+++ Material to process +++
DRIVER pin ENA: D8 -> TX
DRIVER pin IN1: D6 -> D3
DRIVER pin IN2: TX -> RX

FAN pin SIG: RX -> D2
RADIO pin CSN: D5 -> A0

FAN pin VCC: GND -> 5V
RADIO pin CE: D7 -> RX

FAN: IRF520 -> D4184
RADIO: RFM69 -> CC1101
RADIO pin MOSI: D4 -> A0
+++
+++ Material to process +++
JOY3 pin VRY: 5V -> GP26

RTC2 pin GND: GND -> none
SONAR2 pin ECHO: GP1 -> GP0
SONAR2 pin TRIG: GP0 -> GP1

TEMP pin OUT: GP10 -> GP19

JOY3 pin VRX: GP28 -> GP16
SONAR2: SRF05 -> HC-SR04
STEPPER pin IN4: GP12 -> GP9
+++
+++ Material to process +++
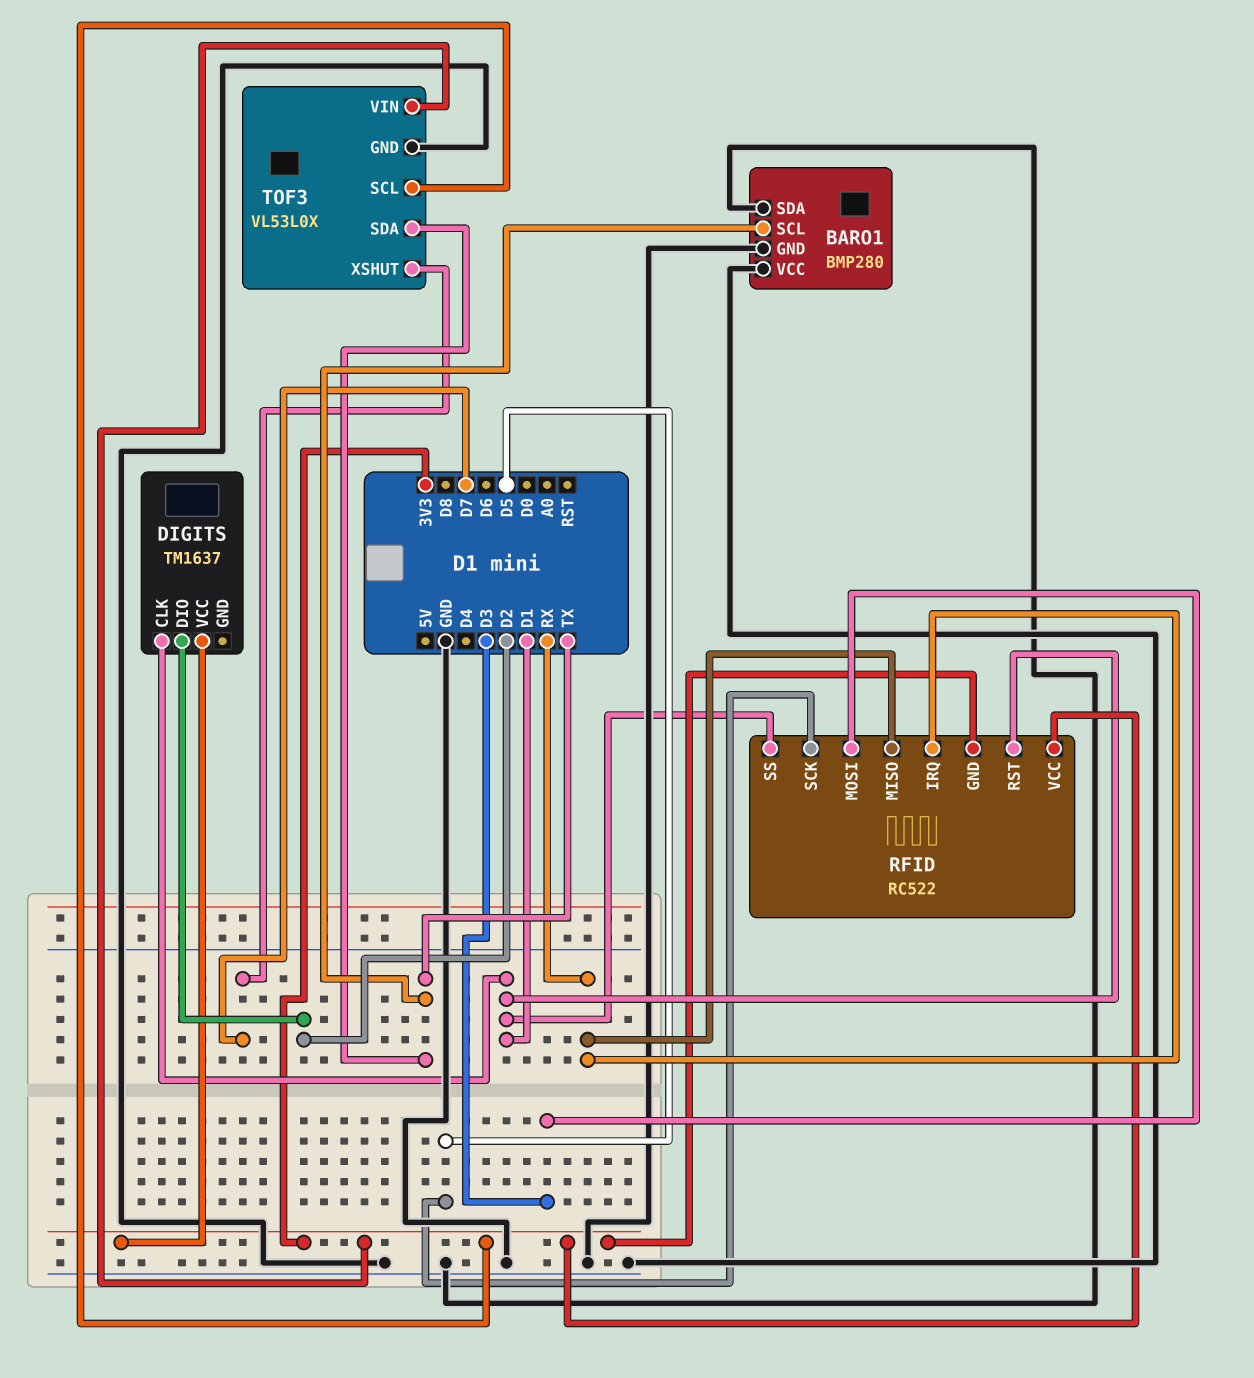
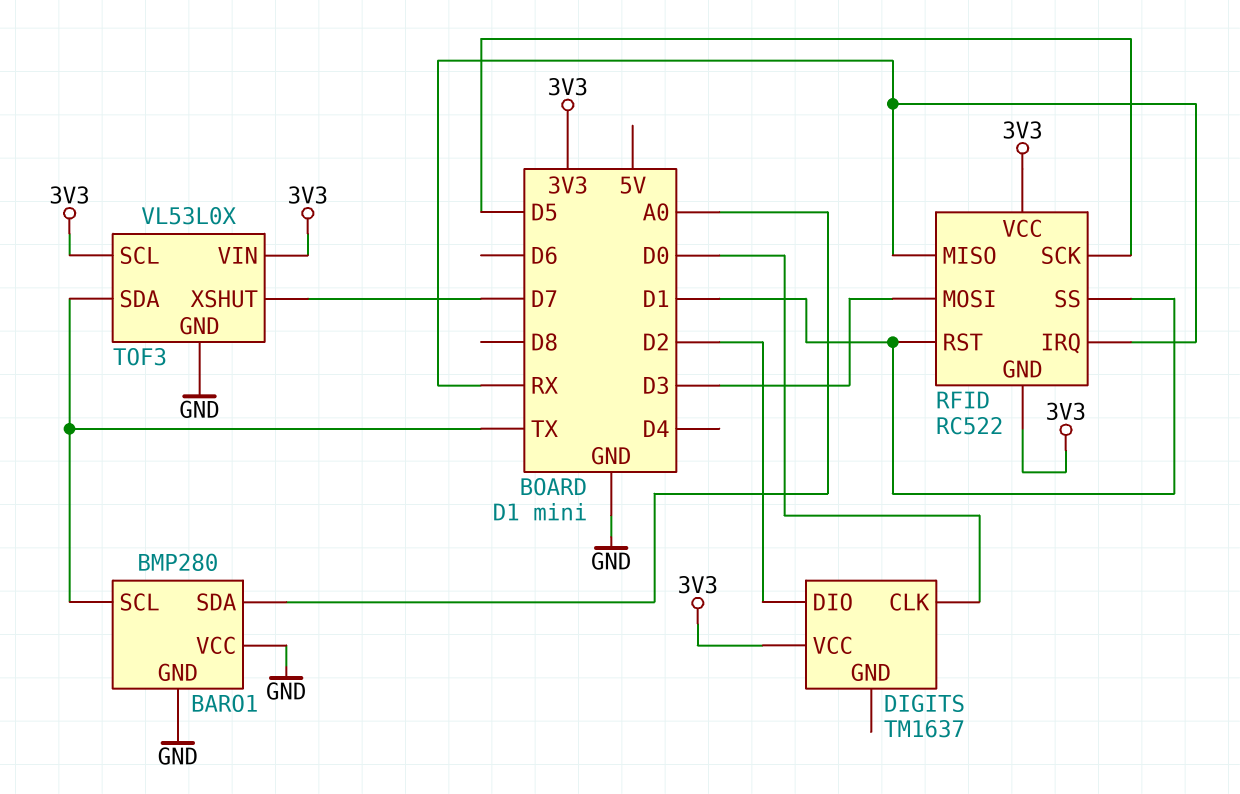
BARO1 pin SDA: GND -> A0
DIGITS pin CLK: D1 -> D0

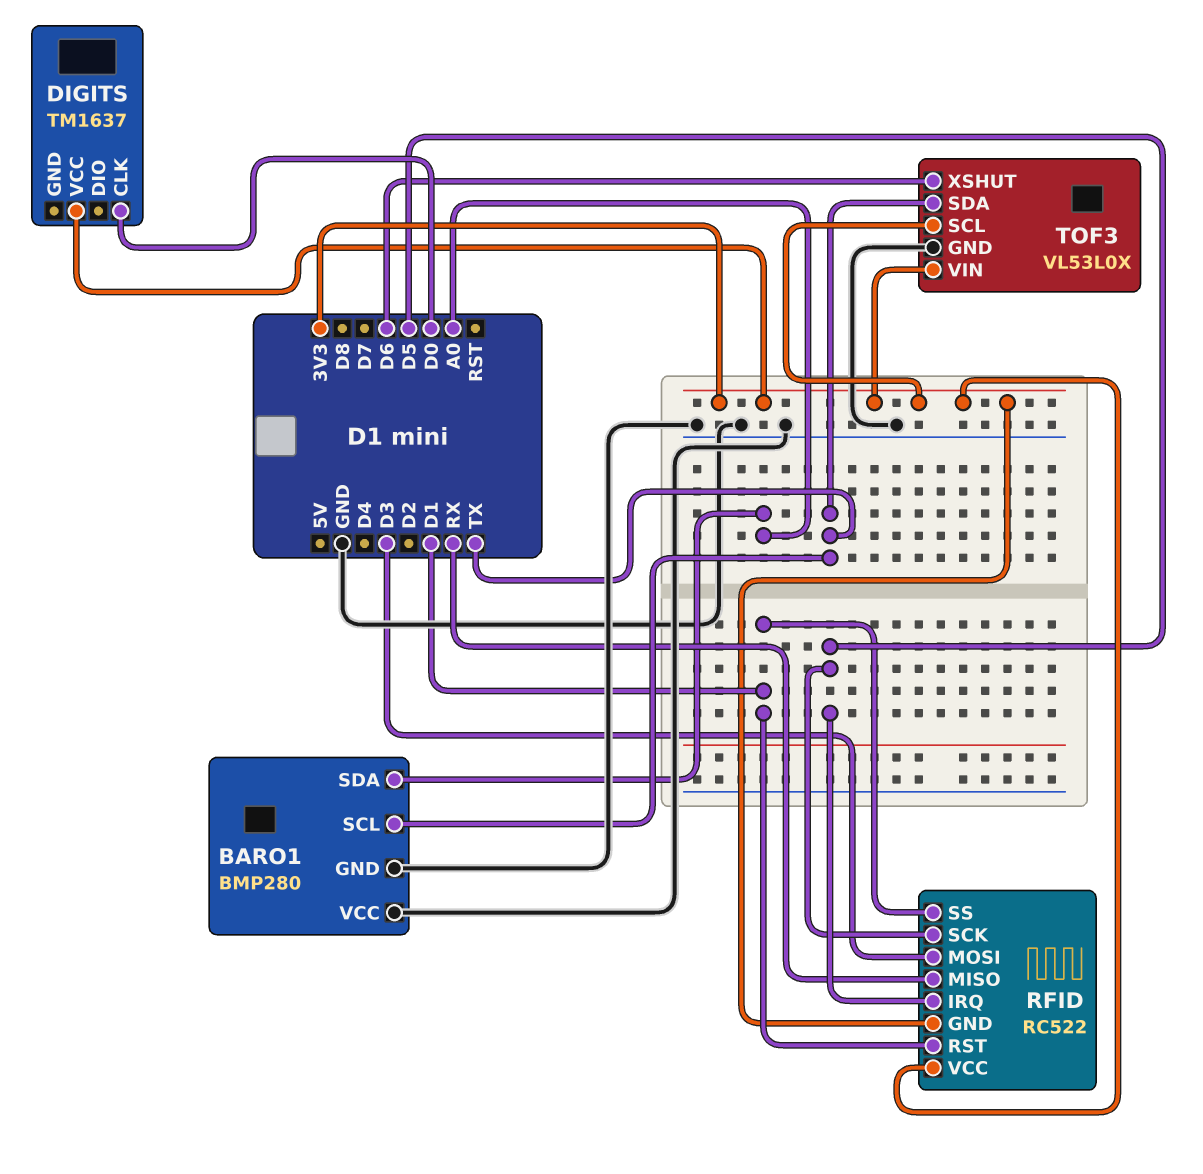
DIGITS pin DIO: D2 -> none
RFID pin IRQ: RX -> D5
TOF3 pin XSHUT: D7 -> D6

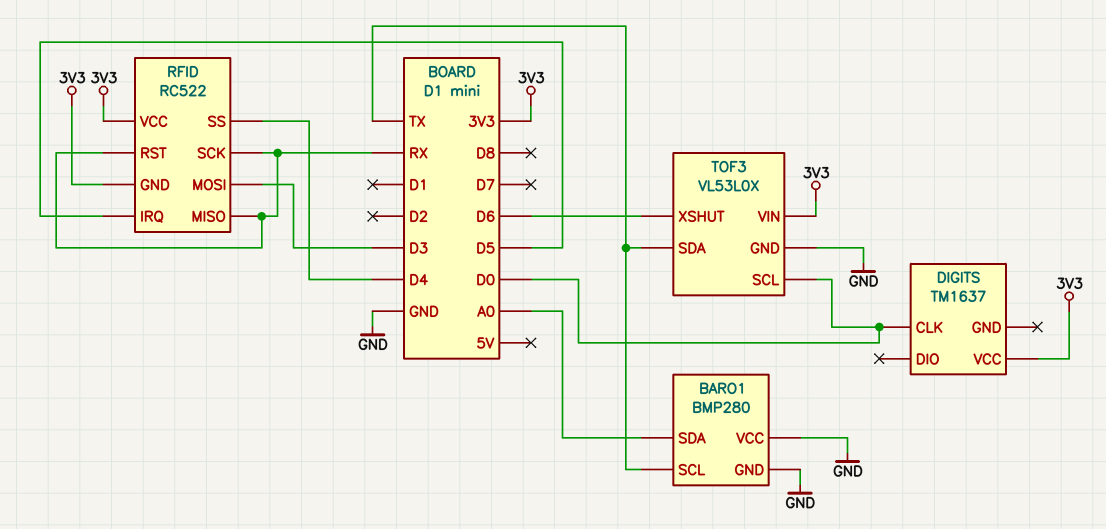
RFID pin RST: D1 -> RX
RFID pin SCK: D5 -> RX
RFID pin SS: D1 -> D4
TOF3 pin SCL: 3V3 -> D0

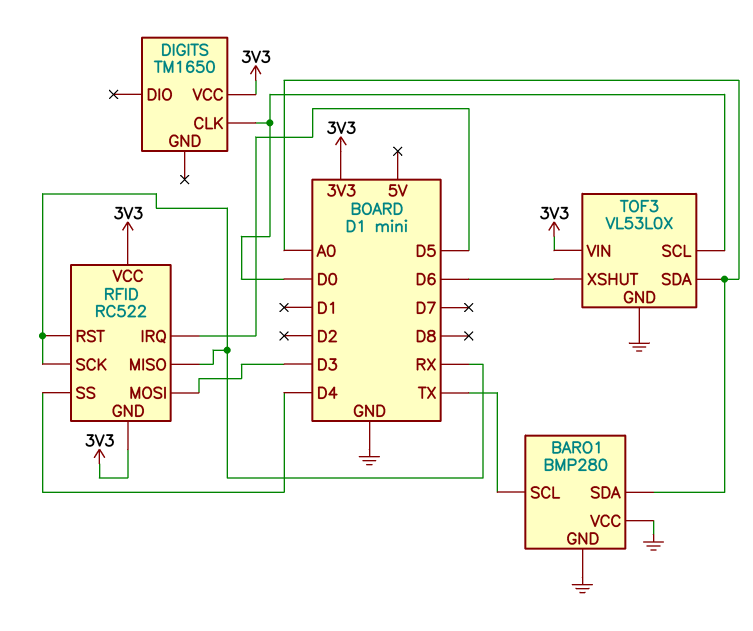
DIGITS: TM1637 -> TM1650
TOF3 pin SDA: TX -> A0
+++
What this task involves.
Nothing but the lines from the one with "BARO1 pin SDA: GND -> A0" up to and including the one with "TOF3 pin SDA: TX -> A0" should be printed, exactly as they read above. Please keep the pictures out.

Result of this task.
BARO1 pin SDA: GND -> A0
DIGITS pin CLK: D1 -> D0

DIGITS pin DIO: D2 -> none
RFID pin IRQ: RX -> D5
TOF3 pin XSHUT: D7 -> D6

RFID pin RST: D1 -> RX
RFID pin SCK: D5 -> RX
RFID pin SS: D1 -> D4
TOF3 pin SCL: 3V3 -> D0

DIGITS: TM1637 -> TM1650
TOF3 pin SDA: TX -> A0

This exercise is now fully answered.